→ **What needs to be done**: Without pictures, repeat the lines of the entries from the one containing "R6: 100 (VDD, VLOAD) -> none" through the last, both ends included, and nothing else.

·····

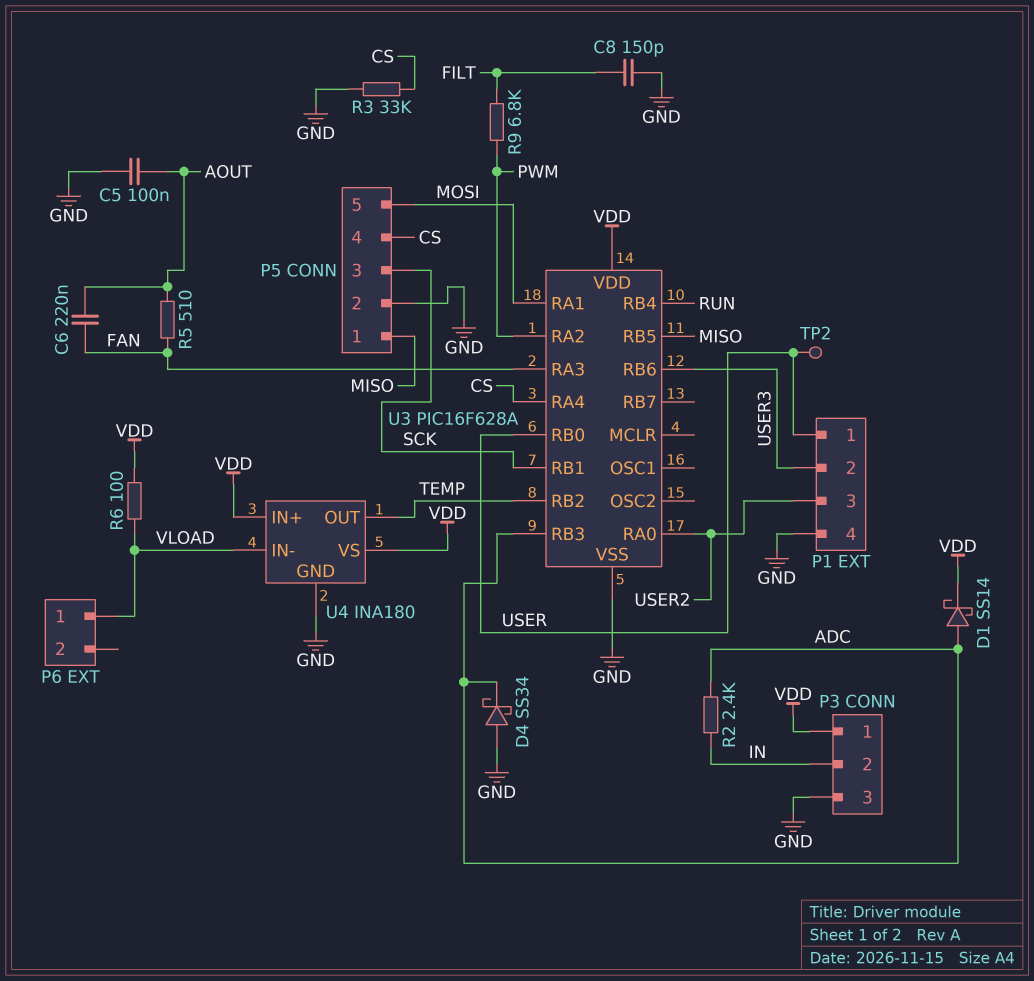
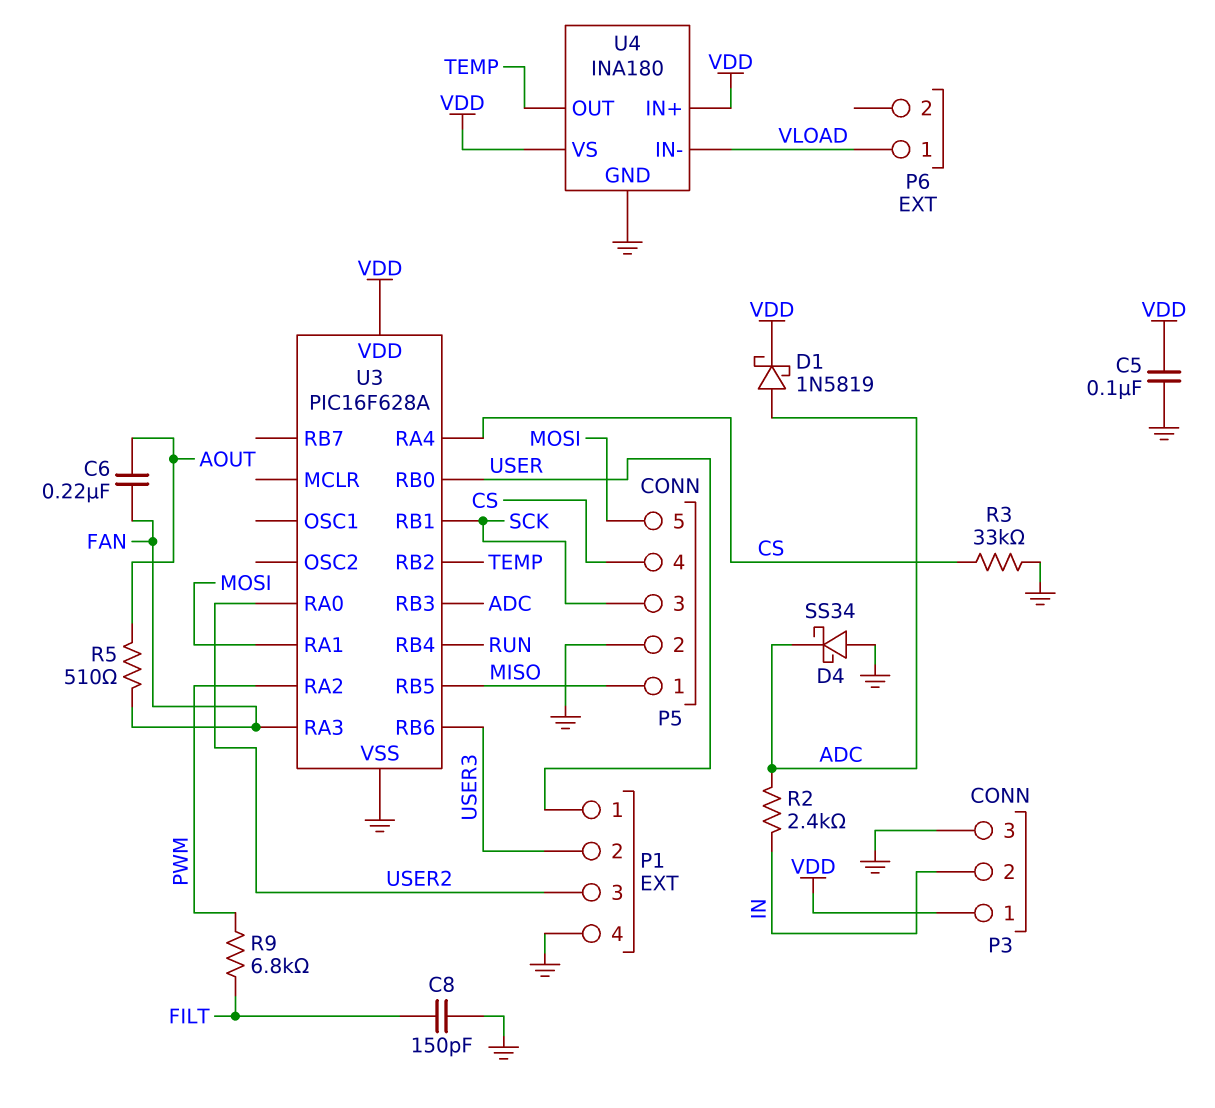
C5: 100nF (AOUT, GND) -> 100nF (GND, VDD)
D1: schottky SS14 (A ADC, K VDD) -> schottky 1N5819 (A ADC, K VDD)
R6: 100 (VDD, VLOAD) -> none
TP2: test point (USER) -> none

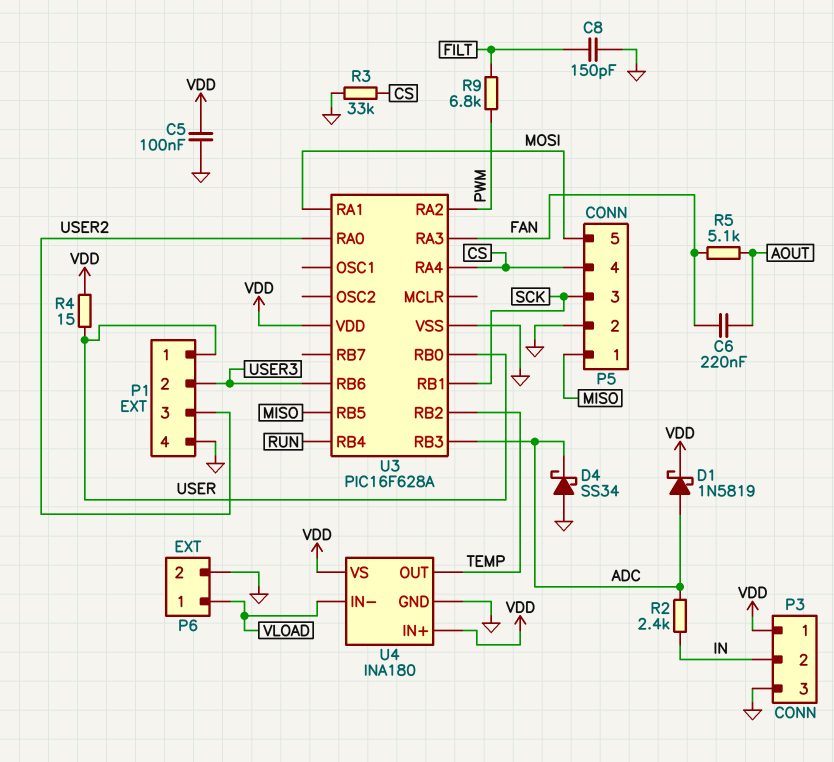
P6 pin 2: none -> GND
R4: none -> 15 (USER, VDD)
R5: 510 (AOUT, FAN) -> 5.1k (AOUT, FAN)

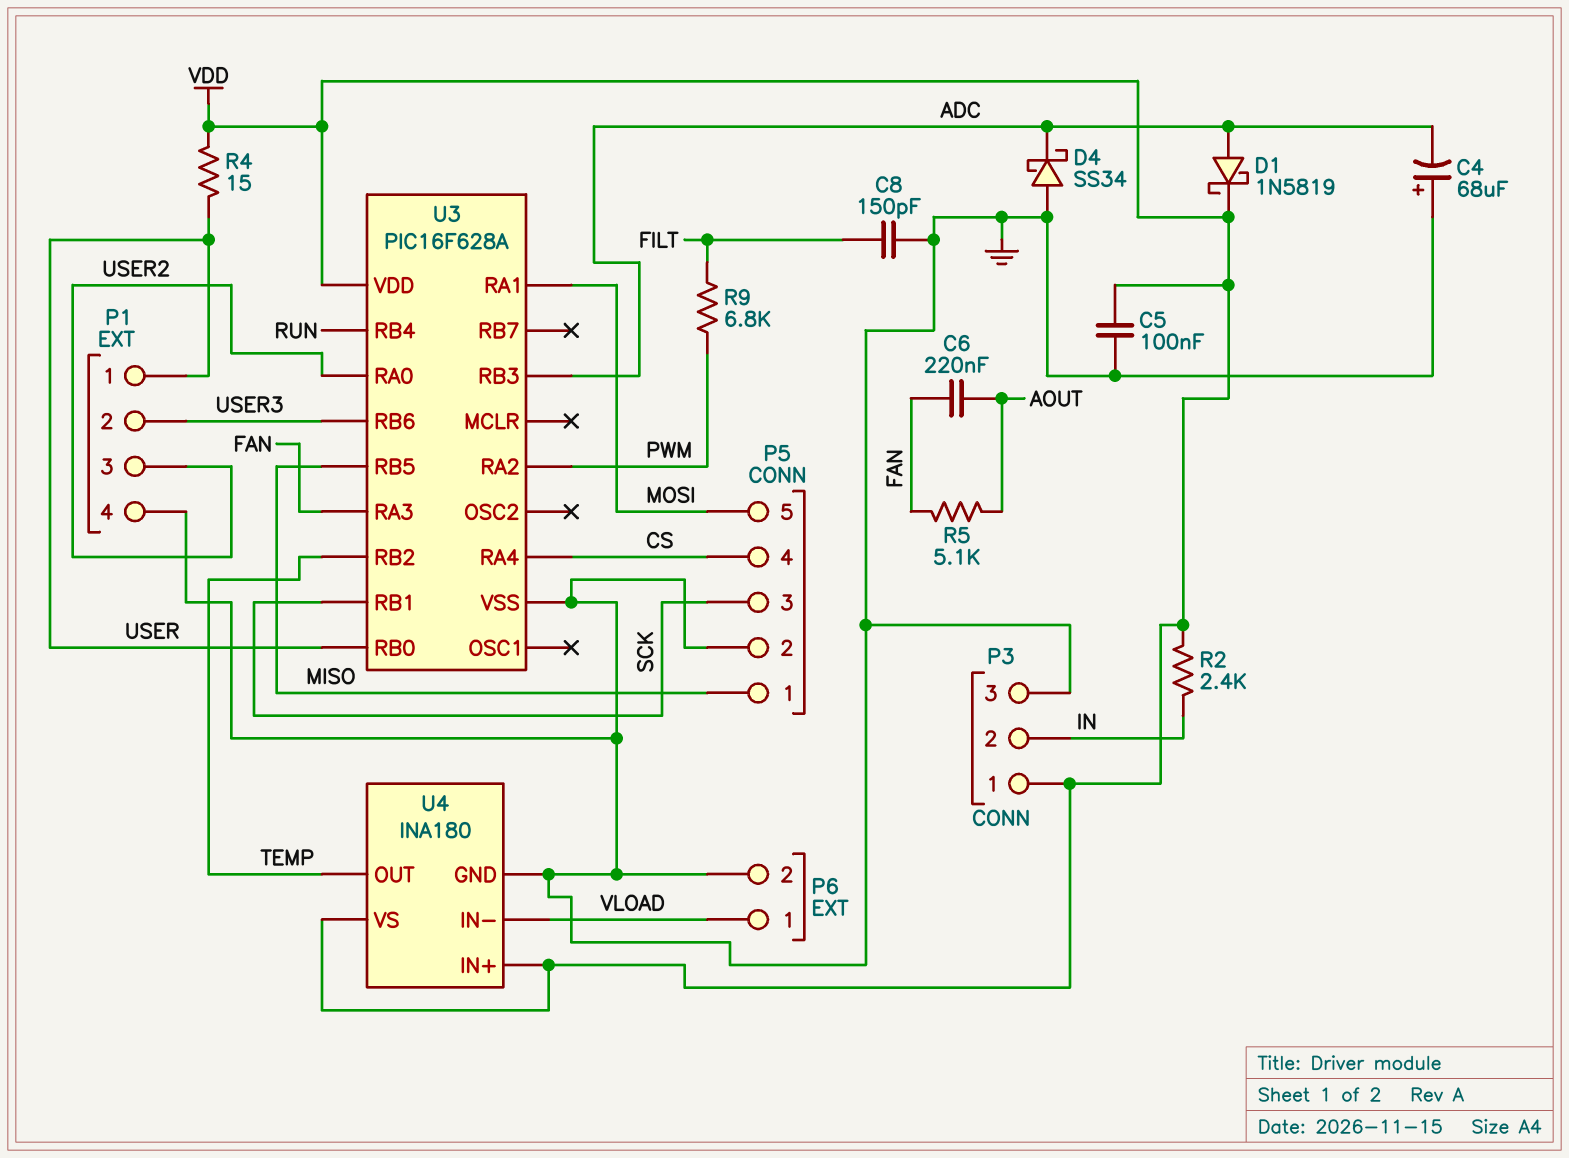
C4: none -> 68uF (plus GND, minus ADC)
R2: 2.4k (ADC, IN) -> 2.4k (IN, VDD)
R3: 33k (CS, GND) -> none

·····

→ **Answer for the task**:
R6: 100 (VDD, VLOAD) -> none
TP2: test point (USER) -> none

P6 pin 2: none -> GND
R4: none -> 15 (USER, VDD)
R5: 510 (AOUT, FAN) -> 5.1k (AOUT, FAN)

C4: none -> 68uF (plus GND, minus ADC)
R2: 2.4k (ADC, IN) -> 2.4k (IN, VDD)
R3: 33k (CS, GND) -> none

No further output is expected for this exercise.